**The task:** If a line includes "trapezoid", copy it out of the entries.

**Supplied data:**
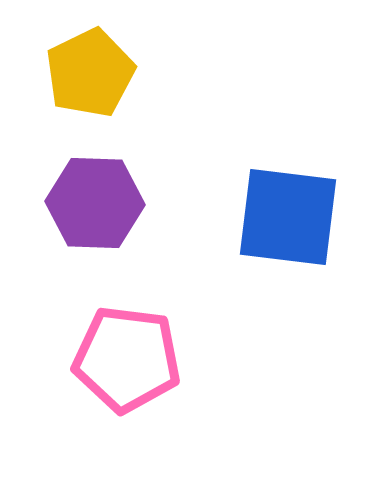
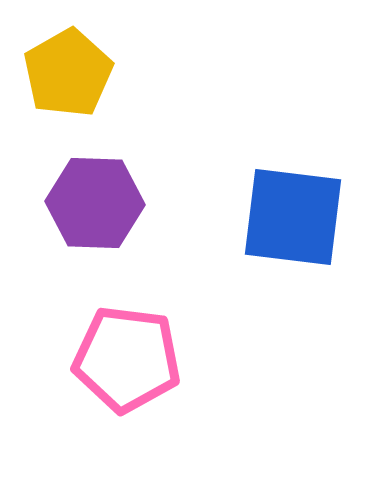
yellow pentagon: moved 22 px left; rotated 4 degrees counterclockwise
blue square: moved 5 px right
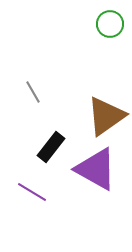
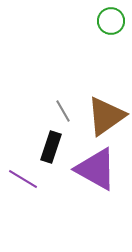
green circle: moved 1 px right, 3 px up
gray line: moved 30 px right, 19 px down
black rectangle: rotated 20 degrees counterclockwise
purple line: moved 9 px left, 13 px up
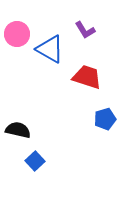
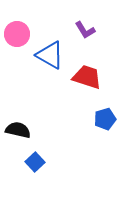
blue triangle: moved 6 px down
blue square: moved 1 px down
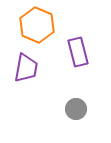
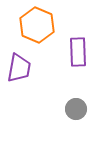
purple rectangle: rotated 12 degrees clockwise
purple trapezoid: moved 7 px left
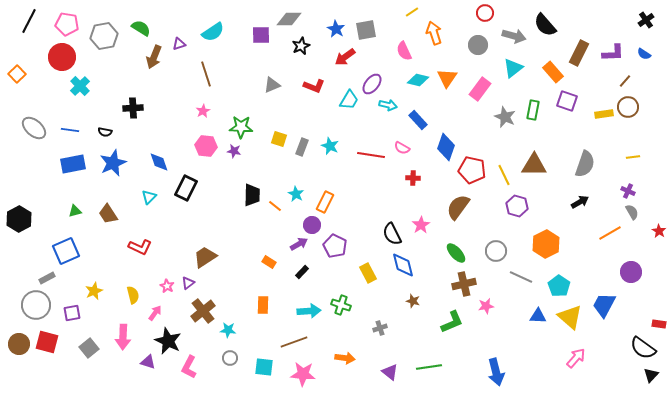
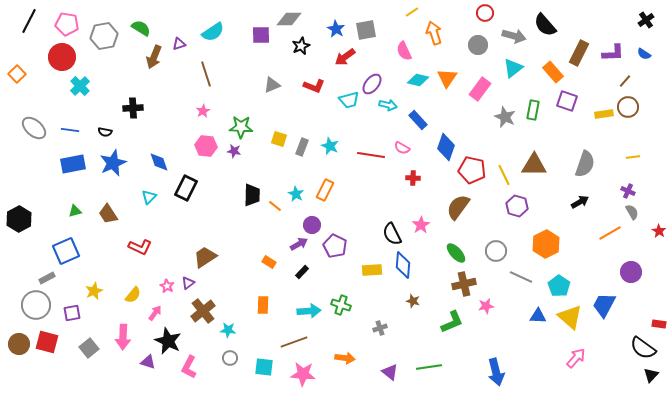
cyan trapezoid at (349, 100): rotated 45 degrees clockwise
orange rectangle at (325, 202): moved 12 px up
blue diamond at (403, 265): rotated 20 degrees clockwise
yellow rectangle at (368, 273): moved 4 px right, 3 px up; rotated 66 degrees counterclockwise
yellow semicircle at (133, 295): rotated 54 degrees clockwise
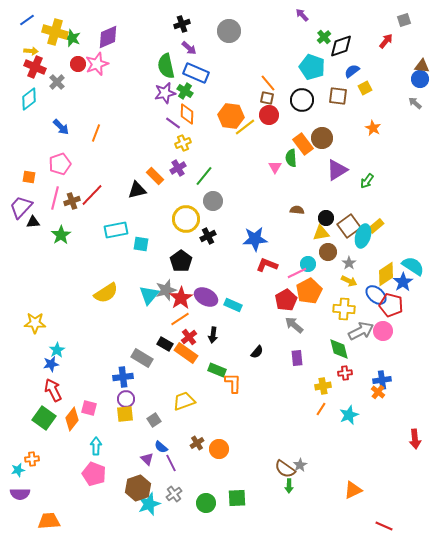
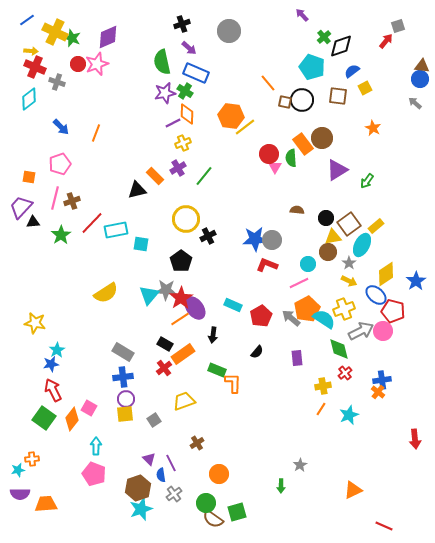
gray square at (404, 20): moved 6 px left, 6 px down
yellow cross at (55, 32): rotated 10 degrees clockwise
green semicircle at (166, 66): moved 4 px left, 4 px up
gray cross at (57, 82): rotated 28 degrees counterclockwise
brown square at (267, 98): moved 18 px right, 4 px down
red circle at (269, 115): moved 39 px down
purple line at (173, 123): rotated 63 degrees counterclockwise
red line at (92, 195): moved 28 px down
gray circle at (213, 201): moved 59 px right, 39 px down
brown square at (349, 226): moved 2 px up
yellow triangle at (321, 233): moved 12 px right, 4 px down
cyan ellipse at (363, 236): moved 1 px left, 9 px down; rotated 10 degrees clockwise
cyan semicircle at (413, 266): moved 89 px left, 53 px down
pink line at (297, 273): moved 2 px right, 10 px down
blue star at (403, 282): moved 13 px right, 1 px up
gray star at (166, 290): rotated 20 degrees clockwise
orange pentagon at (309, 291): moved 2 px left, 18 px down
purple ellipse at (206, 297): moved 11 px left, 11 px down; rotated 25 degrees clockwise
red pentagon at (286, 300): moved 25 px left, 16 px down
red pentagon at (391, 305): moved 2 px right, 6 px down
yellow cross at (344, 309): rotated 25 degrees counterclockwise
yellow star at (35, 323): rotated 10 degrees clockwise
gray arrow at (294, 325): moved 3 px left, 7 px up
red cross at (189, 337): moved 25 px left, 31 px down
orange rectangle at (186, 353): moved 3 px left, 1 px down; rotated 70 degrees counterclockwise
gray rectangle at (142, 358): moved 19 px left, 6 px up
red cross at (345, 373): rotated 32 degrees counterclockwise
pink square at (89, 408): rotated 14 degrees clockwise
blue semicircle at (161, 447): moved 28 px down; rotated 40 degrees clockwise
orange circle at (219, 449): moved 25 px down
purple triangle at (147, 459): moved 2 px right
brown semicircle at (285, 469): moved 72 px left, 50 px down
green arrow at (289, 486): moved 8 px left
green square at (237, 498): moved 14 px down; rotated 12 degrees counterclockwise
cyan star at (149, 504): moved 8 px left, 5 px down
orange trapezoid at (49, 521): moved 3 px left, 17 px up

**Answer space:**
purple trapezoid: moved 7 px left
cyan trapezoid at (349, 100): rotated 45 degrees clockwise
orange trapezoid at (49, 521): moved 3 px left, 17 px up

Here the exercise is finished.